Problem » The answer is to contain only the line containing "(353, 187) = (521, 340): red" and the lines after it through the last one, each reproduced exactly as it appears below.

Exercise data »
======

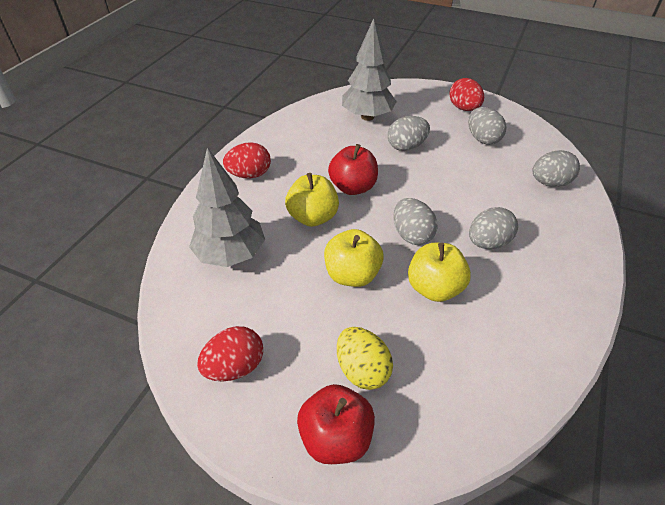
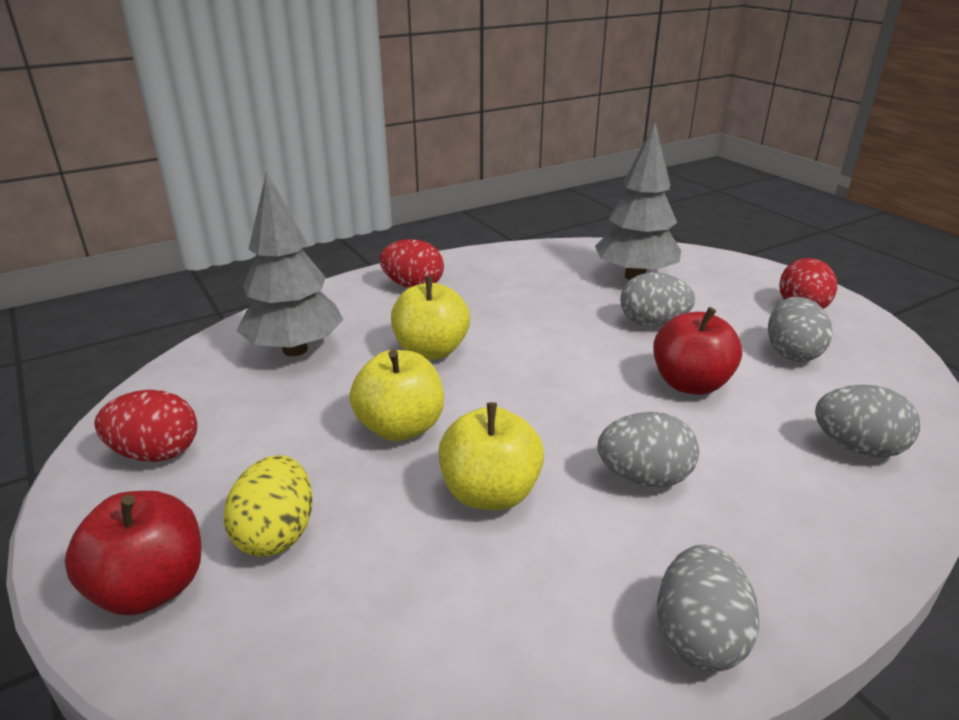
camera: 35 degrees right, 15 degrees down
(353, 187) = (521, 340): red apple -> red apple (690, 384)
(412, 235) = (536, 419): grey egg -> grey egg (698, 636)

======

Reply to the task »
(353, 187) = (521, 340): red apple -> red apple (690, 384)
(412, 235) = (536, 419): grey egg -> grey egg (698, 636)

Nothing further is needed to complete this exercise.